How to complete this task – In the data below, find the line with "green cutting board: 5 -> 3" and the line with "turquoise cone: 4 -> 3", then restate both and every line between them exactly, minus the pictures.

Entries shown –

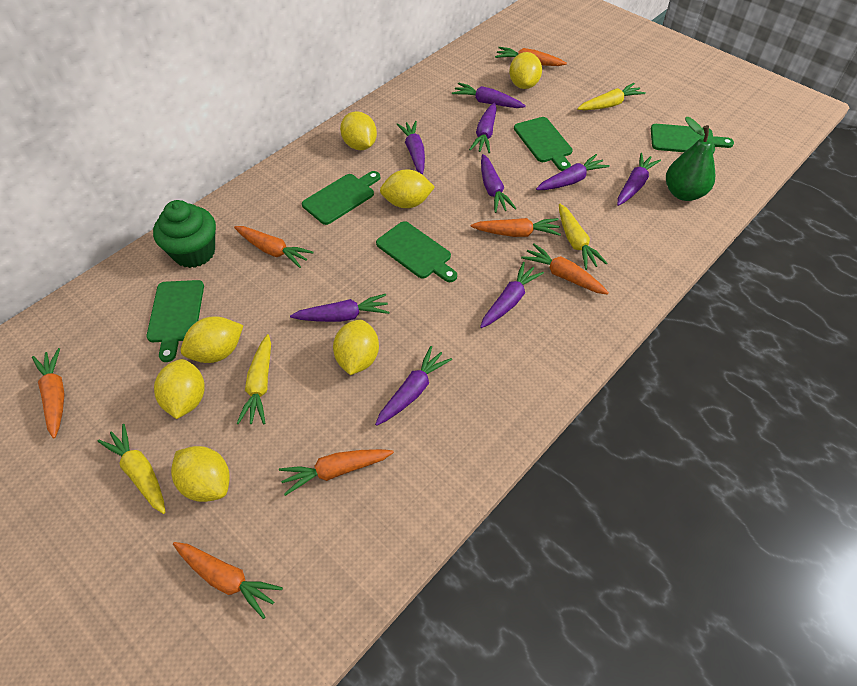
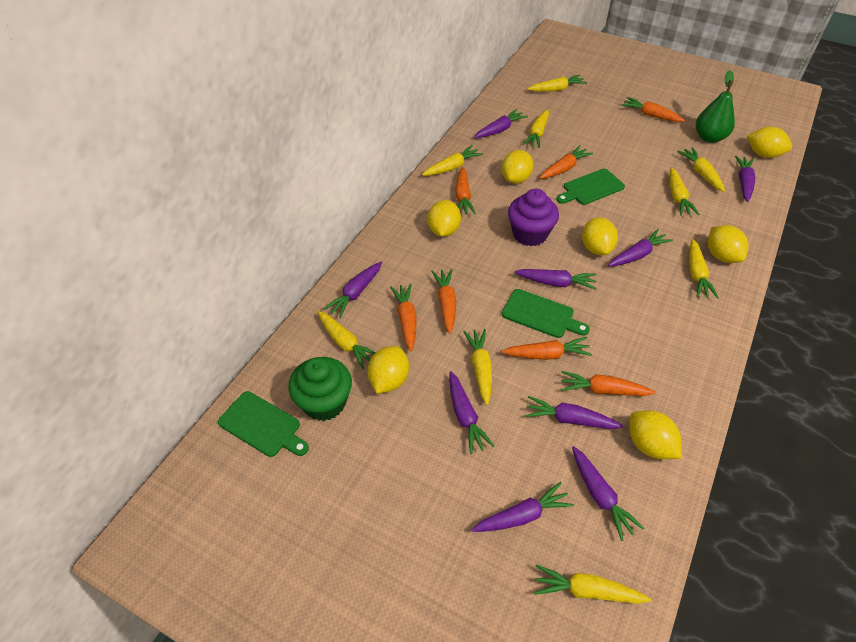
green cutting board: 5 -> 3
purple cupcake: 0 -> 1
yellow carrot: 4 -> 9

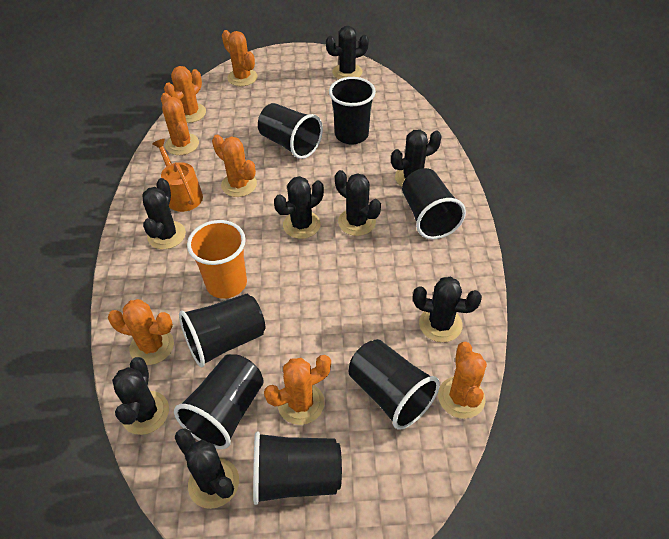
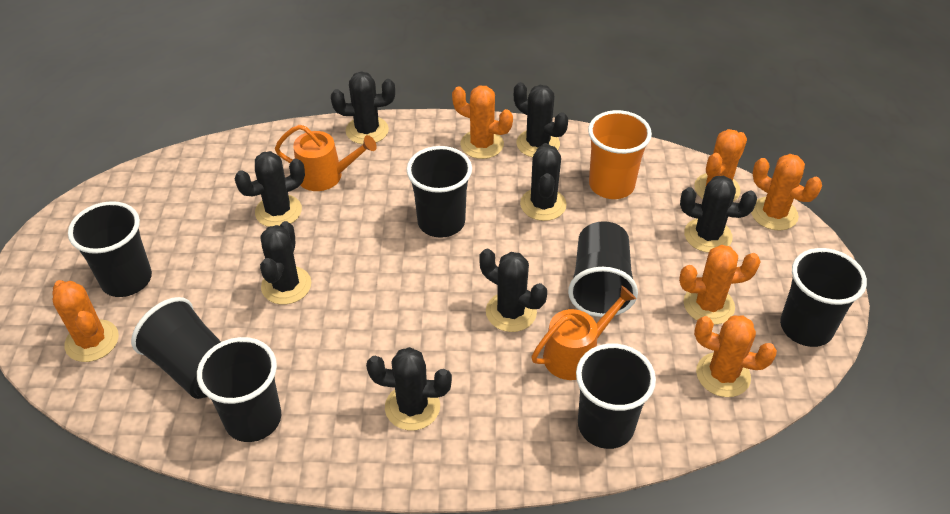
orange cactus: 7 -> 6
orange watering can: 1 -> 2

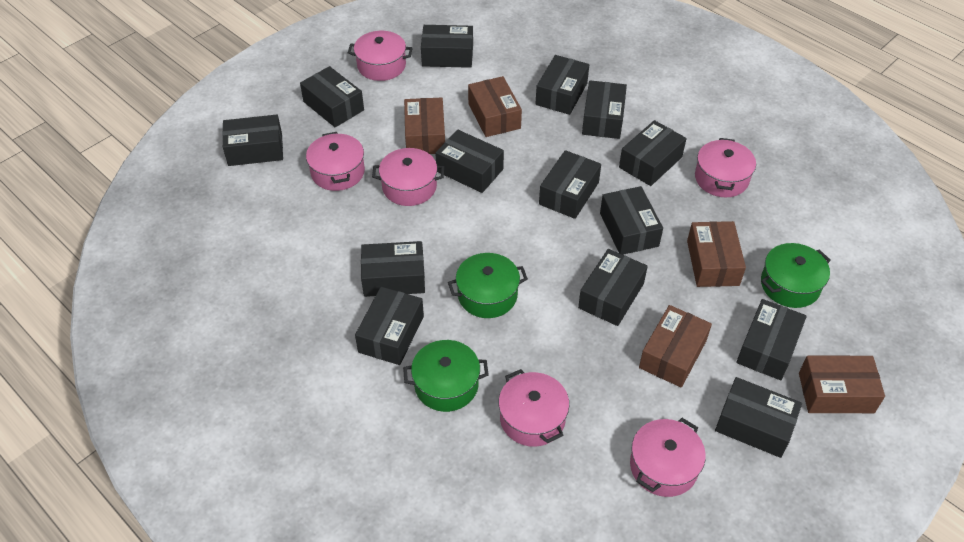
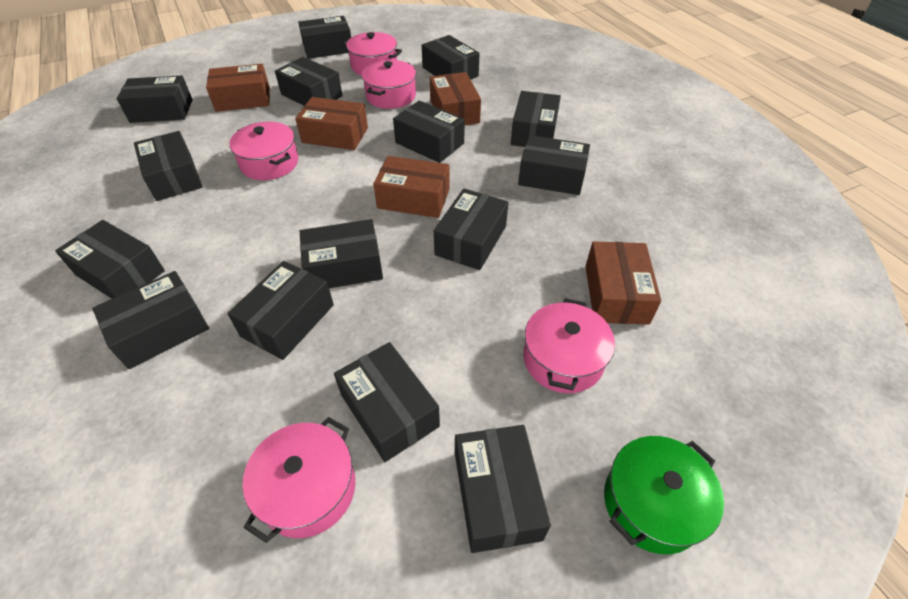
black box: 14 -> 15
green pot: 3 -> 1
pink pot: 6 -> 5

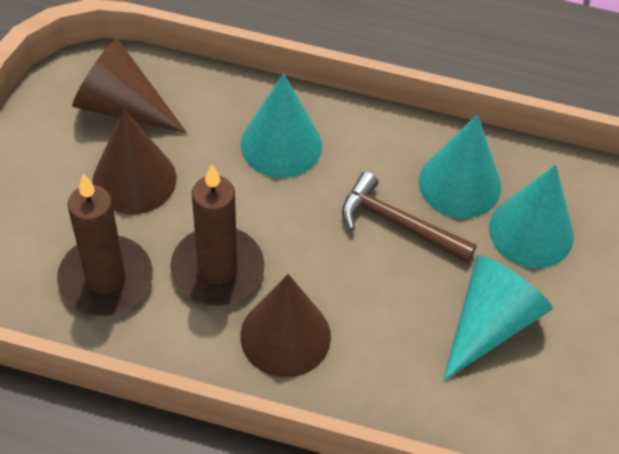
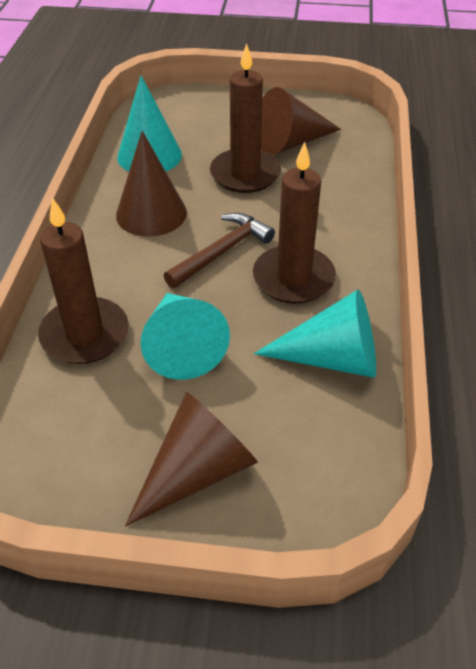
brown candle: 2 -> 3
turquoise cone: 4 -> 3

...

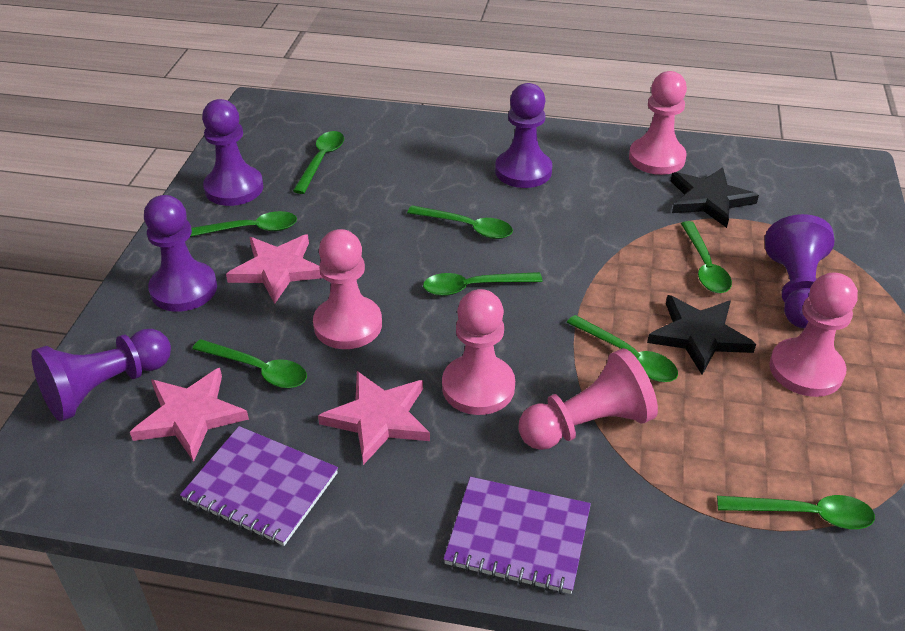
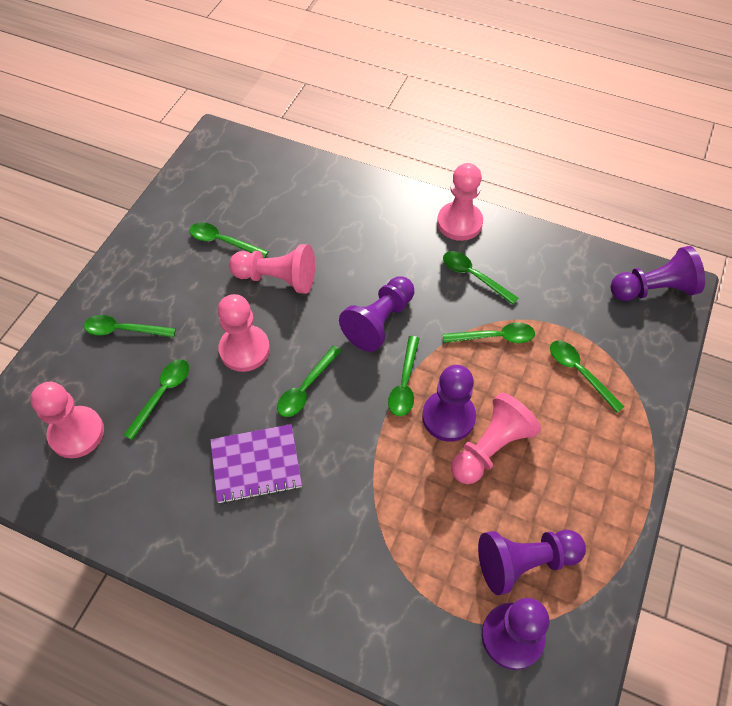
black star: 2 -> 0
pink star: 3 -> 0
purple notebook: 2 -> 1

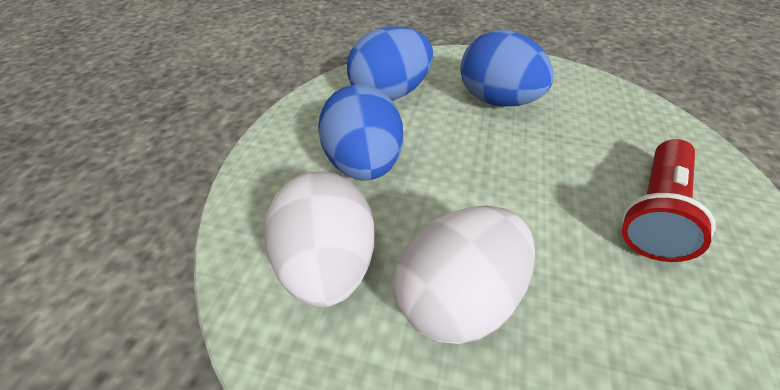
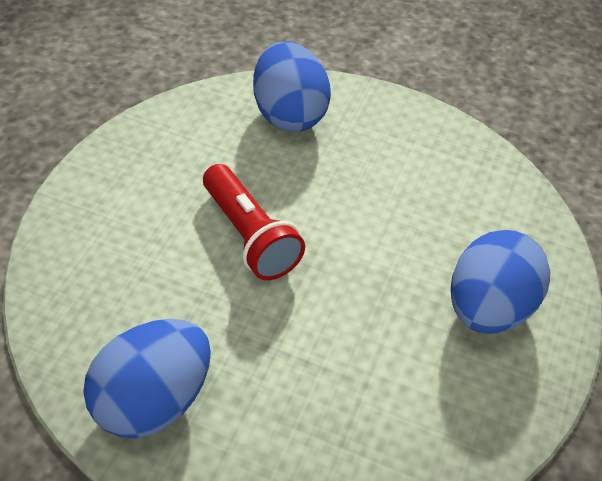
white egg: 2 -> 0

---

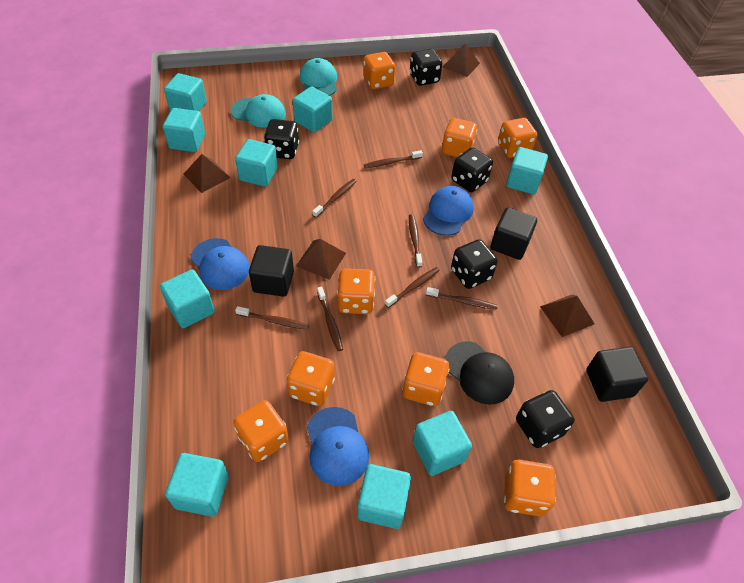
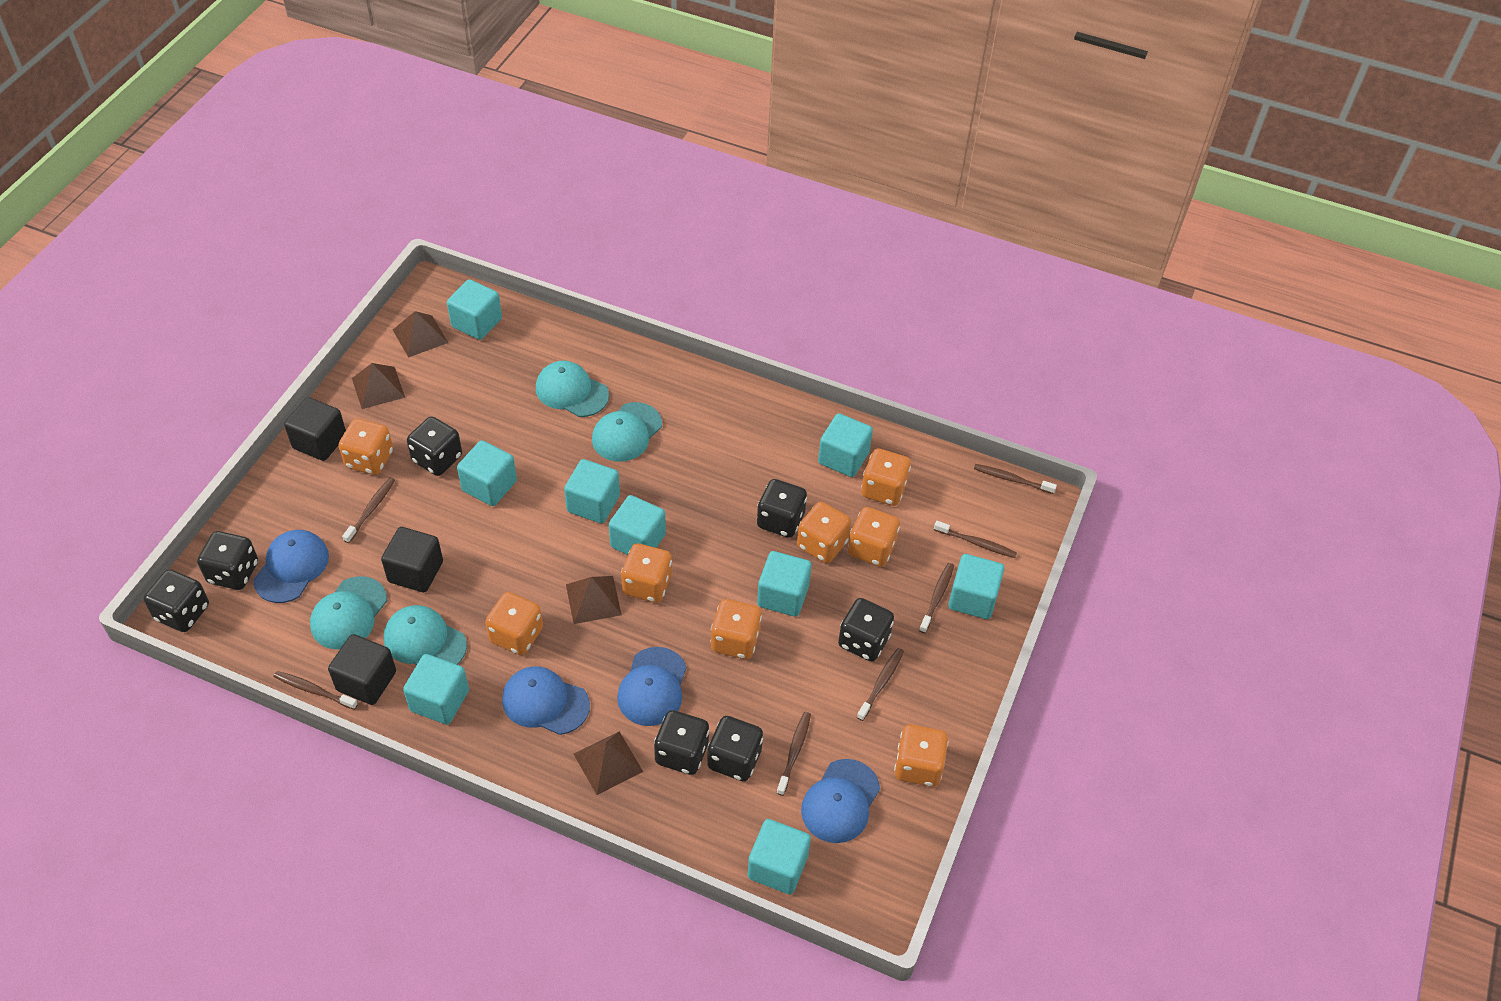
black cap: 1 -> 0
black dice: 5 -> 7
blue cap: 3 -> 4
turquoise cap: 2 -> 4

Exercise result –
green cutting board: 5 -> 3
purple cupcake: 0 -> 1
yellow carrot: 4 -> 9

orange cactus: 7 -> 6
orange watering can: 1 -> 2

black box: 14 -> 15
green pot: 3 -> 1
pink pot: 6 -> 5

brown candle: 2 -> 3
turquoise cone: 4 -> 3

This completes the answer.